◆ What you should do
Repeat exactly, and only, the lines from the one holding "IC3: LM2575 -> XL1509" through the last line of the records below.

◆ Exercise input
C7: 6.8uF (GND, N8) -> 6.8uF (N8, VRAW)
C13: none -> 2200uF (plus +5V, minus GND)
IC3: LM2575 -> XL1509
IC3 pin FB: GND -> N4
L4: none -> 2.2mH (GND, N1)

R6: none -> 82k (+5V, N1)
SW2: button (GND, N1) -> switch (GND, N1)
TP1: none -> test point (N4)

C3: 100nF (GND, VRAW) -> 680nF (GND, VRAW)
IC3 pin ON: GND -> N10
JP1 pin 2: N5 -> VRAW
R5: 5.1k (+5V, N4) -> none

◆ Solution for this problem
IC3: LM2575 -> XL1509
IC3 pin FB: GND -> N4
L4: none -> 2.2mH (GND, N1)

R6: none -> 82k (+5V, N1)
SW2: button (GND, N1) -> switch (GND, N1)
TP1: none -> test point (N4)

C3: 100nF (GND, VRAW) -> 680nF (GND, VRAW)
IC3 pin ON: GND -> N10
JP1 pin 2: N5 -> VRAW
R5: 5.1k (+5V, N4) -> none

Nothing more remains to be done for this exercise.